→ Exercise objective:
Write out each record exactly as given, but do not include the pictures.

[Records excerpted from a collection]
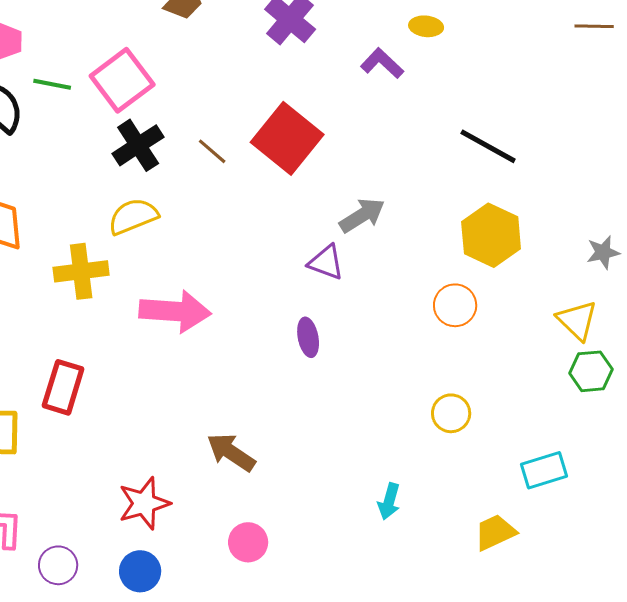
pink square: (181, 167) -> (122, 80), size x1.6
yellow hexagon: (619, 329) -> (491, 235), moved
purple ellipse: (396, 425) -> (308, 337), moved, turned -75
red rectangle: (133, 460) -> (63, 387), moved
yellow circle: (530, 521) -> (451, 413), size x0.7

→ Result of the task:
pink square: (181, 167) -> (122, 80), size x1.6
yellow hexagon: (619, 329) -> (491, 235), moved
purple ellipse: (396, 425) -> (308, 337), moved, turned -75
red rectangle: (133, 460) -> (63, 387), moved
yellow circle: (530, 521) -> (451, 413), size x0.7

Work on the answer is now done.